Task to complete:
Each line below must be set down exactly; omit any image you find.

[[ Data to examine open ]]

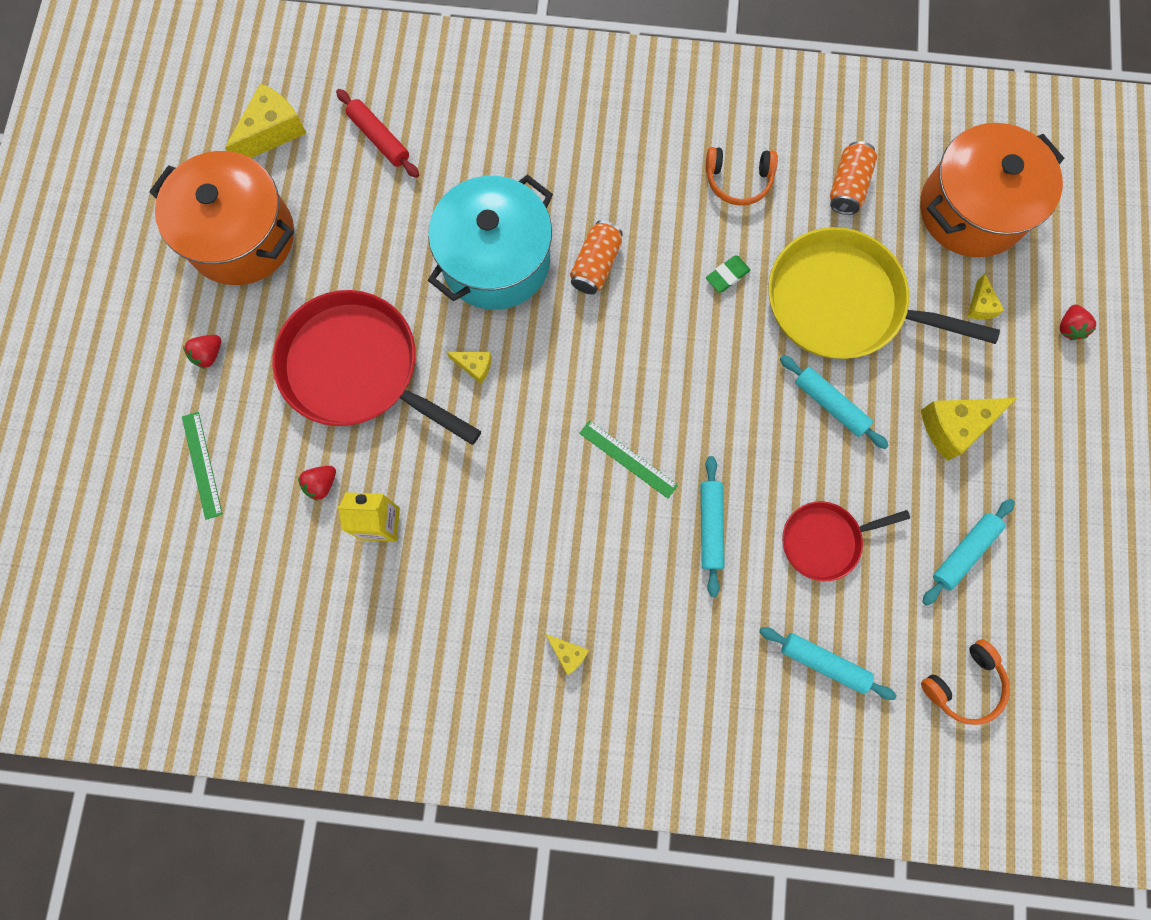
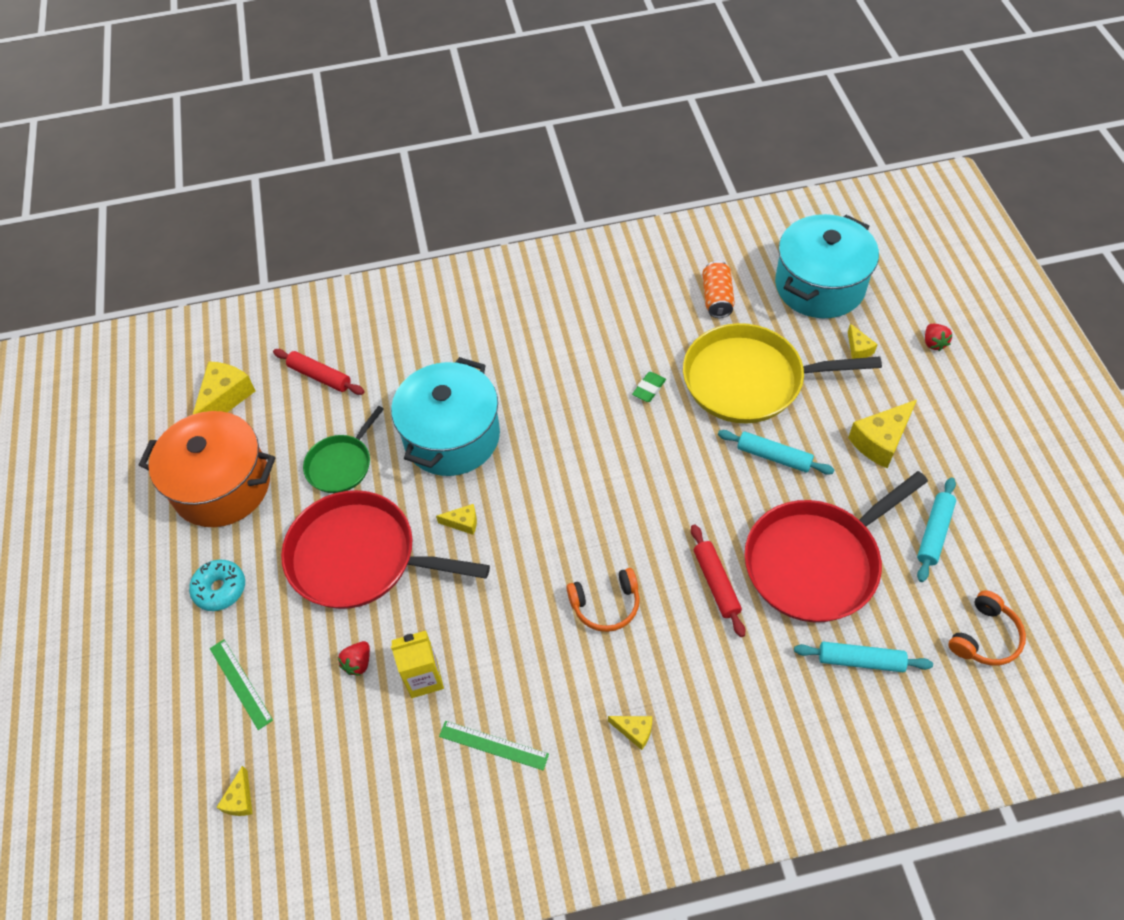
camera: 15 degrees left, 20 degrees down
(170, 584) = (240, 799): none -> yellow cheese
(209, 355) = (220, 589): red strawberry -> turquoise donut
(370, 254) = (341, 464): none -> green pan
(595, 265) = (537, 414): orange can -> none
(628, 459) = (624, 553): green ruler -> green ruler (493, 745)
(710, 527) = (716, 583): turquoise rolling pin -> red rolling pin
(738, 181) = (629, 320): orange headphones -> orange headphones (606, 605)
(824, 540) = (816, 562): red pan -> red pan, size x1.84
(971, 210) = (819, 286): orange pot -> turquoise pot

[[ Data to examine closed ]]

Exercise result:
camera: 15 degrees left, 20 degrees down
(170, 584) = (240, 799): none -> yellow cheese
(209, 355) = (220, 589): red strawberry -> turquoise donut
(370, 254) = (341, 464): none -> green pan
(595, 265) = (537, 414): orange can -> none
(628, 459) = (624, 553): green ruler -> green ruler (493, 745)
(710, 527) = (716, 583): turquoise rolling pin -> red rolling pin
(738, 181) = (629, 320): orange headphones -> orange headphones (606, 605)
(824, 540) = (816, 562): red pan -> red pan, size x1.84
(971, 210) = (819, 286): orange pot -> turquoise pot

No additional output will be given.